(Raw records)
______________________________

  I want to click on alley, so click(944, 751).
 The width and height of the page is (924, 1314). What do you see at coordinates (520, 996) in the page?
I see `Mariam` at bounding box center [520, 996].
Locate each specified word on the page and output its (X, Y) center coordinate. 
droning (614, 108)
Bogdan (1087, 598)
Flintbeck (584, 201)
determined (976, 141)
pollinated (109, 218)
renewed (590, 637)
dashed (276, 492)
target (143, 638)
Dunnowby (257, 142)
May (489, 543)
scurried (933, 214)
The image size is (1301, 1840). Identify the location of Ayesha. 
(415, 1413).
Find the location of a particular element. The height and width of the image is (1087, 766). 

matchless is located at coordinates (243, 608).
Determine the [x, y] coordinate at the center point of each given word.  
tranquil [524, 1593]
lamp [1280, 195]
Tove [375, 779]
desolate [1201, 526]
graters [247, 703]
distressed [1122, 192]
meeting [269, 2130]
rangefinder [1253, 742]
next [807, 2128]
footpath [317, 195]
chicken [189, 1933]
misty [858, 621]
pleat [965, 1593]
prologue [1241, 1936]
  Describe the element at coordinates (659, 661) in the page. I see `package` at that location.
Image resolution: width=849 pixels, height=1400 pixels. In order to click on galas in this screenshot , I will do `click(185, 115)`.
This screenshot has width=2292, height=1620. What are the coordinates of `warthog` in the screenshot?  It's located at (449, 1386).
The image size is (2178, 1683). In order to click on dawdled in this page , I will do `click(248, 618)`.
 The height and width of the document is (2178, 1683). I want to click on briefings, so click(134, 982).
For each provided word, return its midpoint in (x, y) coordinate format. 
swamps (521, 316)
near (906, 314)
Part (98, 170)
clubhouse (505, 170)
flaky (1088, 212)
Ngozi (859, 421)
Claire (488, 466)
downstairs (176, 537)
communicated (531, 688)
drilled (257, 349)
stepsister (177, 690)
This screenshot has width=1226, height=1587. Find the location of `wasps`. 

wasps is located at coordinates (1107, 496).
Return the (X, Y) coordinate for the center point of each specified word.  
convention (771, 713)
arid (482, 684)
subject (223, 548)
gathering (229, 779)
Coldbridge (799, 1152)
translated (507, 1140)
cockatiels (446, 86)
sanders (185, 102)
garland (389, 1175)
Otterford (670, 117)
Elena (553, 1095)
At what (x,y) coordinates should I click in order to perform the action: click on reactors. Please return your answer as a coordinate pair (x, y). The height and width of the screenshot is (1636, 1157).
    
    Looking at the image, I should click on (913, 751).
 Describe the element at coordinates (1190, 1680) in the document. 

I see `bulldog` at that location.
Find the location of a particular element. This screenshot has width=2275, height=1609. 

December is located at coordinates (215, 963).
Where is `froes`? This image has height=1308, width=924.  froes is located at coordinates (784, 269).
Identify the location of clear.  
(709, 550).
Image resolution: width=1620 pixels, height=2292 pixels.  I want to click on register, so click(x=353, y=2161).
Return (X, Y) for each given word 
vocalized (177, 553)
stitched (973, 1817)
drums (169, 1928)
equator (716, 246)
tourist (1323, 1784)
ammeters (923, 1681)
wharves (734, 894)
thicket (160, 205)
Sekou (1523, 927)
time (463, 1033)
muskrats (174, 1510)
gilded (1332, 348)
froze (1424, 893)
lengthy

______________________________

- _Given request_: Write out the records above again, switching each "Find the location of" to "Locate" and keeping everything else the same.

- _Completed exercise_:
  I want to click on alley, so click(944, 751).
 The width and height of the page is (924, 1314). What do you see at coordinates (520, 996) in the page?
I see `Mariam` at bounding box center [520, 996].
Locate each specified word on the page and output its (X, Y) center coordinate. 
droning (614, 108)
Bogdan (1087, 598)
Flintbeck (584, 201)
determined (976, 141)
pollinated (109, 218)
renewed (590, 637)
dashed (276, 492)
target (143, 638)
Dunnowby (257, 142)
May (489, 543)
scurried (933, 214)
The image size is (1301, 1840). Identify the location of Ayesha. 
(415, 1413).
Locate a particular element. The height and width of the image is (1087, 766). 

matchless is located at coordinates (243, 608).
Determine the [x, y] coordinate at the center point of each given word.  
tranquil [524, 1593]
lamp [1280, 195]
Tove [375, 779]
desolate [1201, 526]
graters [247, 703]
distressed [1122, 192]
meeting [269, 2130]
rangefinder [1253, 742]
next [807, 2128]
footpath [317, 195]
chicken [189, 1933]
misty [858, 621]
pleat [965, 1593]
prologue [1241, 1936]
  Describe the element at coordinates (659, 661) in the page. I see `package` at that location.
Image resolution: width=849 pixels, height=1400 pixels. In order to click on galas in this screenshot , I will do `click(185, 115)`.
This screenshot has width=2292, height=1620. What are the coordinates of `warthog` in the screenshot?  It's located at (449, 1386).
The image size is (2178, 1683). In order to click on dawdled in this page , I will do `click(248, 618)`.
 The height and width of the document is (2178, 1683). I want to click on briefings, so click(134, 982).
For each provided word, return its midpoint in (x, y) coordinate format. 
swamps (521, 316)
near (906, 314)
Part (98, 170)
clubhouse (505, 170)
flaky (1088, 212)
Ngozi (859, 421)
Claire (488, 466)
downstairs (176, 537)
communicated (531, 688)
drilled (257, 349)
stepsister (177, 690)
This screenshot has width=1226, height=1587. Locate `wasps`. 

wasps is located at coordinates (1107, 496).
Return the (X, Y) coordinate for the center point of each specified word.  
convention (771, 713)
arid (482, 684)
subject (223, 548)
gathering (229, 779)
Coldbridge (799, 1152)
translated (507, 1140)
cockatiels (446, 86)
sanders (185, 102)
garland (389, 1175)
Otterford (670, 117)
Elena (553, 1095)
At what (x,y) coordinates should I click in order to perform the action: click on reactors. Please return your answer as a coordinate pair (x, y). The height and width of the screenshot is (1636, 1157).
    
    Looking at the image, I should click on (913, 751).
 Describe the element at coordinates (1190, 1680) in the document. 

I see `bulldog` at that location.
Locate a particular element. This screenshot has width=2275, height=1609. 

December is located at coordinates (215, 963).
Where is `froes`? This image has height=1308, width=924.  froes is located at coordinates (784, 269).
Identify the location of clear.  
(709, 550).
Image resolution: width=1620 pixels, height=2292 pixels.  I want to click on register, so click(x=353, y=2161).
Return (X, Y) for each given word 
vocalized (177, 553)
stitched (973, 1817)
drums (169, 1928)
equator (716, 246)
tourist (1323, 1784)
ammeters (923, 1681)
wharves (734, 894)
thicket (160, 205)
Sekou (1523, 927)
time (463, 1033)
muskrats (174, 1510)
gilded (1332, 348)
froze (1424, 893)
lengthy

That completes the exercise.